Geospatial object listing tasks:
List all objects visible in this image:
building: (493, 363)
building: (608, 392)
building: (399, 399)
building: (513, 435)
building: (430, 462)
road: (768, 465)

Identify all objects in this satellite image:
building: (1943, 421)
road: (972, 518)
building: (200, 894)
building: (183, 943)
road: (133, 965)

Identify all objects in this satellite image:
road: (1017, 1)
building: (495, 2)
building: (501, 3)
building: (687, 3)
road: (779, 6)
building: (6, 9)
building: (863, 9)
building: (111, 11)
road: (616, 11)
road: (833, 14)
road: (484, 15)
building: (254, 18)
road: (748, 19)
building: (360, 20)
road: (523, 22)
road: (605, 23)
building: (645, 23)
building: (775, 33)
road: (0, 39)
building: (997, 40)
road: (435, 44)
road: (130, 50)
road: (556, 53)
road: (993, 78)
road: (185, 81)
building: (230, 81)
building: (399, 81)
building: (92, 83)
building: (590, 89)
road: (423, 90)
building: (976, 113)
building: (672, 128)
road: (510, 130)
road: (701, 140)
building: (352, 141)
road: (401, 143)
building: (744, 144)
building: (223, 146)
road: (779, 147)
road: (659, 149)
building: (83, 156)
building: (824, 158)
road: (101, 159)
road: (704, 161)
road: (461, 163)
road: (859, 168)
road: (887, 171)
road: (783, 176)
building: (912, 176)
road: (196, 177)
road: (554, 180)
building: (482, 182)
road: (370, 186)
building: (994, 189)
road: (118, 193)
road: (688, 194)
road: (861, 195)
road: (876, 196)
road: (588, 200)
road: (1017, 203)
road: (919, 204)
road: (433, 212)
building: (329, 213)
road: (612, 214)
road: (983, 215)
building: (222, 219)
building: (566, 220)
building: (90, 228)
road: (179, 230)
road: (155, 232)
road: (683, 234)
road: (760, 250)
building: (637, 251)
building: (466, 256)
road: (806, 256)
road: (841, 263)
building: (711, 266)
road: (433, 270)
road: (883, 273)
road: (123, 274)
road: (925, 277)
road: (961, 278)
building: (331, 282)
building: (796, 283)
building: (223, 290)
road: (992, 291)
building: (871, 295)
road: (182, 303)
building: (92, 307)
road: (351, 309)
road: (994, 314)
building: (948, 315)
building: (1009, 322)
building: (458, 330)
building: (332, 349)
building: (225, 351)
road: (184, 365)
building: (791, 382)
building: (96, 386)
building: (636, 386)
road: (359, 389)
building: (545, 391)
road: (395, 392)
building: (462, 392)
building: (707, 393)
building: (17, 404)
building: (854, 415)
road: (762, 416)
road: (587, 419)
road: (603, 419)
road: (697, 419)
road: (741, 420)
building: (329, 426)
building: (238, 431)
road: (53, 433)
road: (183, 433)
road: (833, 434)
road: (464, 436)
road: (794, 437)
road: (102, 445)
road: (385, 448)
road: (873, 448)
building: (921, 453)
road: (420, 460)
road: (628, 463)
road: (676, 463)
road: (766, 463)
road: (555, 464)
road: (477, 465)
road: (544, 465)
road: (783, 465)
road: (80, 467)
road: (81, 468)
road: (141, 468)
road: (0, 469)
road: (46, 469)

What to do: Could you reproduce every record exactly as shown above?

Expected answer:
List all objects visible in this image:
building: (493, 363)
building: (608, 392)
building: (399, 399)
building: (513, 435)
building: (430, 462)
road: (768, 465)

Identify all objects in this satellite image:
building: (1943, 421)
road: (972, 518)
building: (200, 894)
building: (183, 943)
road: (133, 965)

Identify all objects in this satellite image:
road: (1017, 1)
building: (495, 2)
building: (501, 3)
building: (687, 3)
road: (779, 6)
building: (6, 9)
building: (863, 9)
building: (111, 11)
road: (616, 11)
road: (833, 14)
road: (484, 15)
building: (254, 18)
road: (748, 19)
building: (360, 20)
road: (523, 22)
road: (605, 23)
building: (645, 23)
building: (775, 33)
road: (0, 39)
building: (997, 40)
road: (435, 44)
road: (130, 50)
road: (556, 53)
road: (993, 78)
road: (185, 81)
building: (230, 81)
building: (399, 81)
building: (92, 83)
building: (590, 89)
road: (423, 90)
building: (976, 113)
building: (672, 128)
road: (510, 130)
road: (701, 140)
building: (352, 141)
road: (401, 143)
building: (744, 144)
building: (223, 146)
road: (779, 147)
road: (659, 149)
building: (83, 156)
building: (824, 158)
road: (101, 159)
road: (704, 161)
road: (461, 163)
road: (859, 168)
road: (887, 171)
road: (783, 176)
building: (912, 176)
road: (196, 177)
road: (554, 180)
building: (482, 182)
road: (370, 186)
building: (994, 189)
road: (118, 193)
road: (688, 194)
road: (861, 195)
road: (876, 196)
road: (588, 200)
road: (1017, 203)
road: (919, 204)
road: (433, 212)
building: (329, 213)
road: (612, 214)
road: (983, 215)
building: (222, 219)
building: (566, 220)
building: (90, 228)
road: (179, 230)
road: (155, 232)
road: (683, 234)
road: (760, 250)
building: (637, 251)
building: (466, 256)
road: (806, 256)
road: (841, 263)
building: (711, 266)
road: (433, 270)
road: (883, 273)
road: (123, 274)
road: (925, 277)
road: (961, 278)
building: (331, 282)
building: (796, 283)
building: (223, 290)
road: (992, 291)
building: (871, 295)
road: (182, 303)
building: (92, 307)
road: (351, 309)
road: (994, 314)
building: (948, 315)
building: (1009, 322)
building: (458, 330)
building: (332, 349)
building: (225, 351)
road: (184, 365)
building: (791, 382)
building: (96, 386)
building: (636, 386)
road: (359, 389)
building: (545, 391)
road: (395, 392)
building: (462, 392)
building: (707, 393)
building: (17, 404)
building: (854, 415)
road: (762, 416)
road: (587, 419)
road: (603, 419)
road: (697, 419)
road: (741, 420)
building: (329, 426)
building: (238, 431)
road: (53, 433)
road: (183, 433)
road: (833, 434)
road: (464, 436)
road: (794, 437)
road: (102, 445)
road: (385, 448)
road: (873, 448)
building: (921, 453)
road: (420, 460)
road: (628, 463)
road: (676, 463)
road: (766, 463)
road: (555, 464)
road: (477, 465)
road: (544, 465)
road: (783, 465)
road: (80, 467)
road: (81, 468)
road: (141, 468)
road: (0, 469)
road: (46, 469)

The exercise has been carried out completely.